What you have to do >>
Every line of the listing below should be written out exactly, minus its pictures.

------ Exercise materials ------

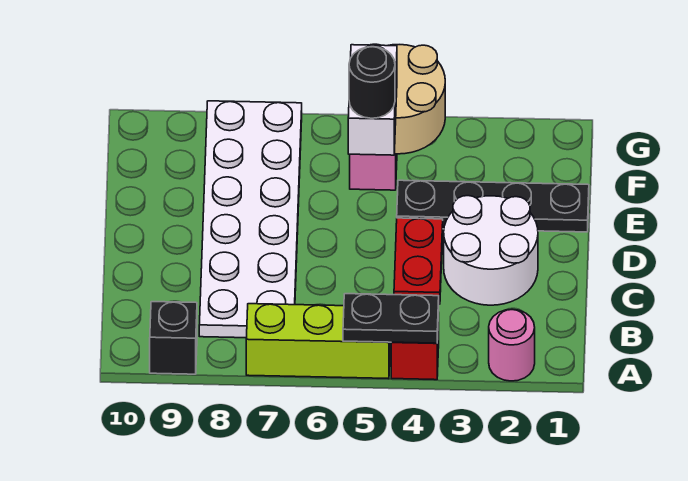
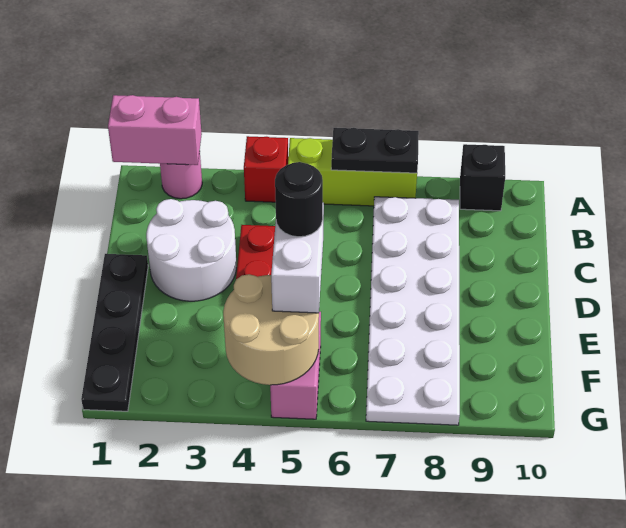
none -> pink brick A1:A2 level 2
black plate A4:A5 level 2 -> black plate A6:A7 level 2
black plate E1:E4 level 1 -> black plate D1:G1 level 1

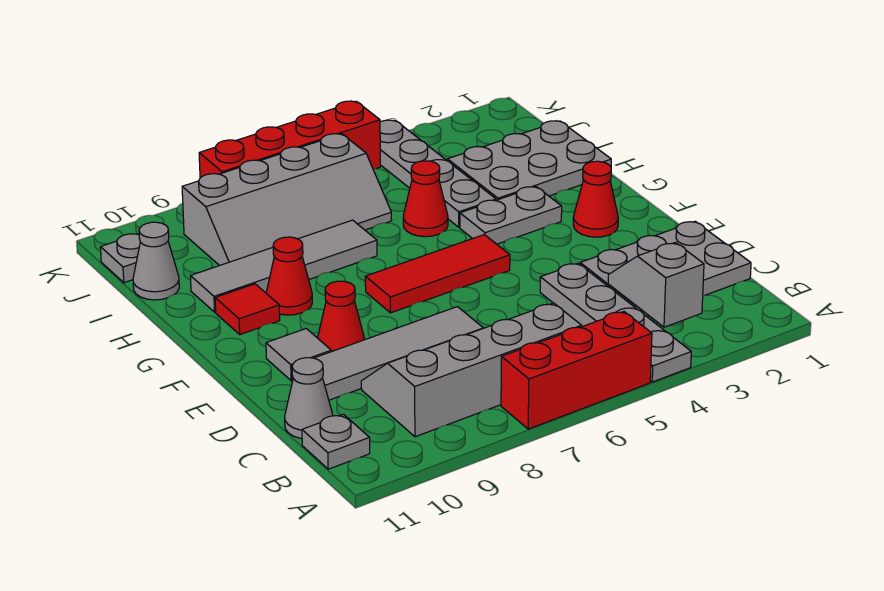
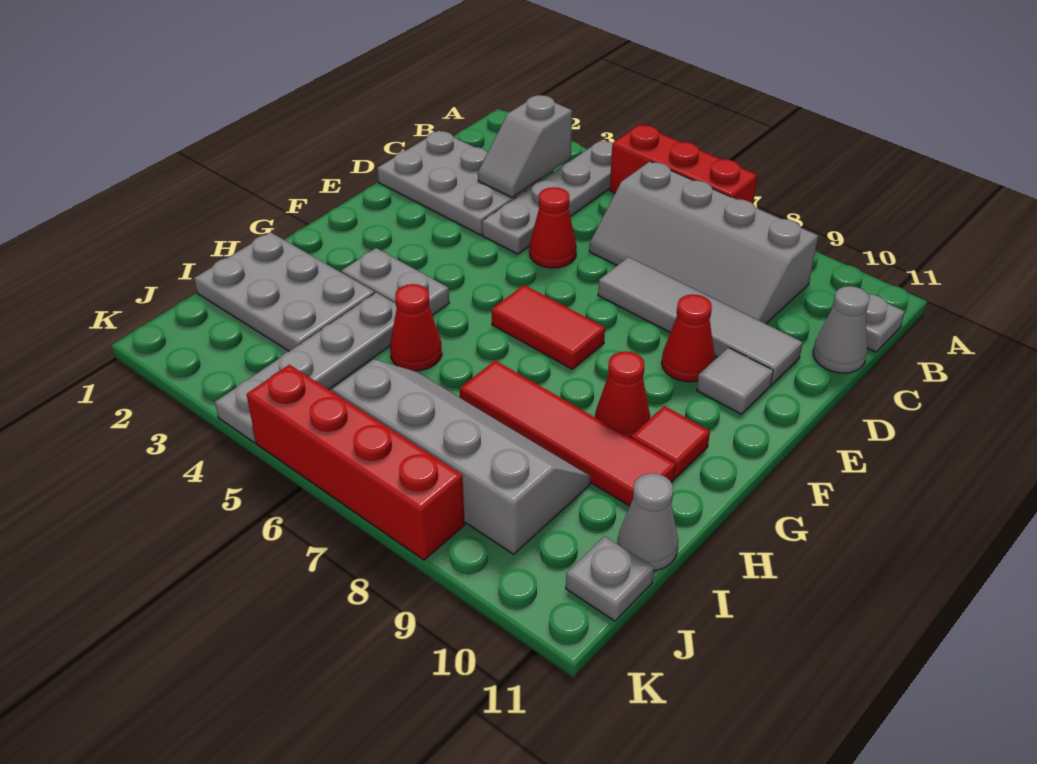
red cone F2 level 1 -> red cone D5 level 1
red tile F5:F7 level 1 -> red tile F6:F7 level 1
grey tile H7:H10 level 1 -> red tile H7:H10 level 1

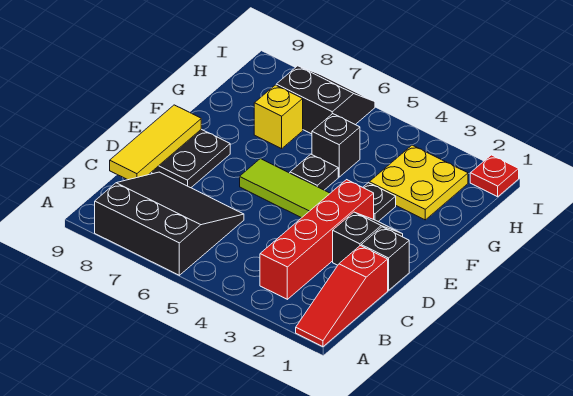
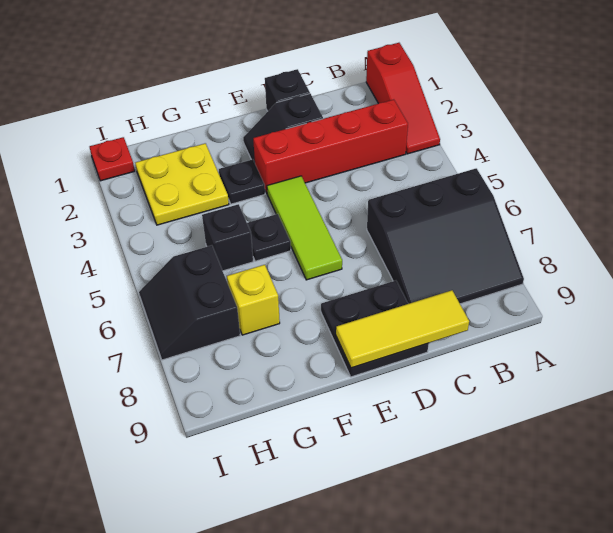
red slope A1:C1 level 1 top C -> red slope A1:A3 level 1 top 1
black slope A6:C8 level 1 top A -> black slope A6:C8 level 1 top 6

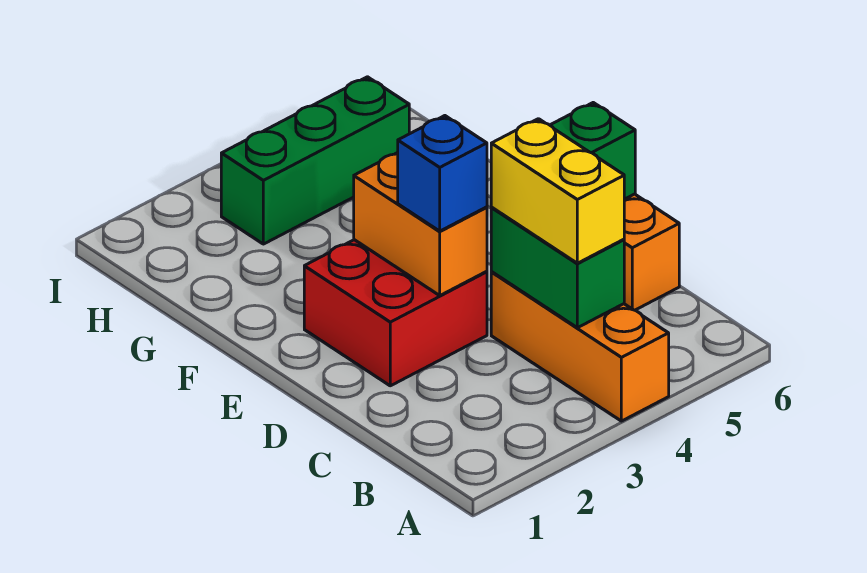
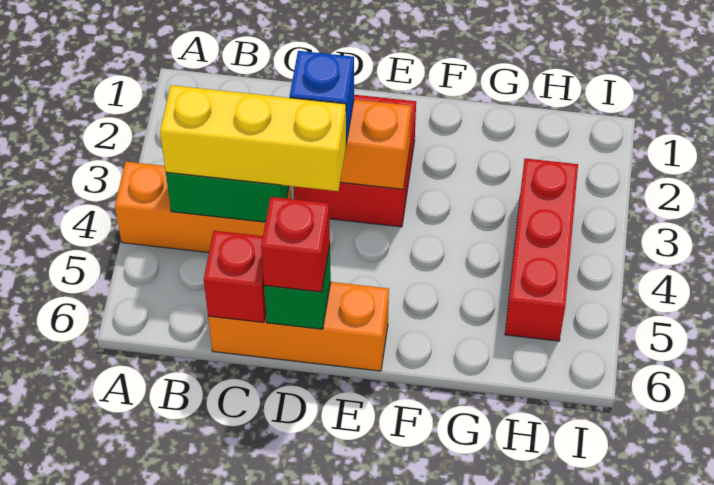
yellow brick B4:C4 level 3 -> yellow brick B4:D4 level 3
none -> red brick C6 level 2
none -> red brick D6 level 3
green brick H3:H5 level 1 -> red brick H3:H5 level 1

------

Answer section >>
none -> pink brick A1:A2 level 2
black plate A4:A5 level 2 -> black plate A6:A7 level 2
black plate E1:E4 level 1 -> black plate D1:G1 level 1

red cone F2 level 1 -> red cone D5 level 1
red tile F5:F7 level 1 -> red tile F6:F7 level 1
grey tile H7:H10 level 1 -> red tile H7:H10 level 1

red slope A1:C1 level 1 top C -> red slope A1:A3 level 1 top 1
black slope A6:C8 level 1 top A -> black slope A6:C8 level 1 top 6

yellow brick B4:C4 level 3 -> yellow brick B4:D4 level 3
none -> red brick C6 level 2
none -> red brick D6 level 3
green brick H3:H5 level 1 -> red brick H3:H5 level 1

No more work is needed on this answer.